═══ SOURCE RECORDS ═══

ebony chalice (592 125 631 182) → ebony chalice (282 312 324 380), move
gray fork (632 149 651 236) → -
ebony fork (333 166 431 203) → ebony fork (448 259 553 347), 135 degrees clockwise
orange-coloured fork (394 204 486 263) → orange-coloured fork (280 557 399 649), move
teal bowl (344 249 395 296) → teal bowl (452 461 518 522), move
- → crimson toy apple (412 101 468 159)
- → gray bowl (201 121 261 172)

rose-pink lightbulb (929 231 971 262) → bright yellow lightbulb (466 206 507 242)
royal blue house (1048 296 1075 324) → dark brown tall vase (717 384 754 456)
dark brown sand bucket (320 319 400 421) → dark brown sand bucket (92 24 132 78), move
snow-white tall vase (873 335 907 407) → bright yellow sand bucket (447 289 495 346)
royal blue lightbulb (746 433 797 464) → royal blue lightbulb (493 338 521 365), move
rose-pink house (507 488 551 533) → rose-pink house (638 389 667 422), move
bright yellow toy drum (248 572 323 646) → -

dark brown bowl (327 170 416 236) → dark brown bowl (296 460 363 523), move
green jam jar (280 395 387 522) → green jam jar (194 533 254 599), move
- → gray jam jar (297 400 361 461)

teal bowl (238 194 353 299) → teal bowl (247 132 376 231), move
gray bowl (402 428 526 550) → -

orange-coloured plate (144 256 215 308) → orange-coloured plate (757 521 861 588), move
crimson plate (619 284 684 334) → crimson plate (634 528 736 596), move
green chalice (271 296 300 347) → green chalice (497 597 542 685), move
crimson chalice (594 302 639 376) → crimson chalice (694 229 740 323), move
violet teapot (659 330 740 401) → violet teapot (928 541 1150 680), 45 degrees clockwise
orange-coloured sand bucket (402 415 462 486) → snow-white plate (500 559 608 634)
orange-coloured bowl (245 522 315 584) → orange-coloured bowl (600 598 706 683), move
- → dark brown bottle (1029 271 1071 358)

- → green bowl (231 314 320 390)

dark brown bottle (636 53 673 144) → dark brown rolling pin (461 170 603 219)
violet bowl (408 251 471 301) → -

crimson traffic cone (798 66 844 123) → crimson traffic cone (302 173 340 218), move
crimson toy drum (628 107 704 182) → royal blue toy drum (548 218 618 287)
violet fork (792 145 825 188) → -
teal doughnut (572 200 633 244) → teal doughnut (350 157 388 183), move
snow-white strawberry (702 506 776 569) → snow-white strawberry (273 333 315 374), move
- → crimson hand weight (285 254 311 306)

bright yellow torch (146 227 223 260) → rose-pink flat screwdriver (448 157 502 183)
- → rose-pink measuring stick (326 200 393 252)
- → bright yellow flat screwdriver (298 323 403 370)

═══

» TASK TO CARRY OUT: Where does the word "ebony" appear in the records? Copy every line that holds it.

» WRITTEN ANSWER:
ebony chalice (592 125 631 182) → ebony chalice (282 312 324 380), move
ebony fork (333 166 431 203) → ebony fork (448 259 553 347), 135 degrees clockwise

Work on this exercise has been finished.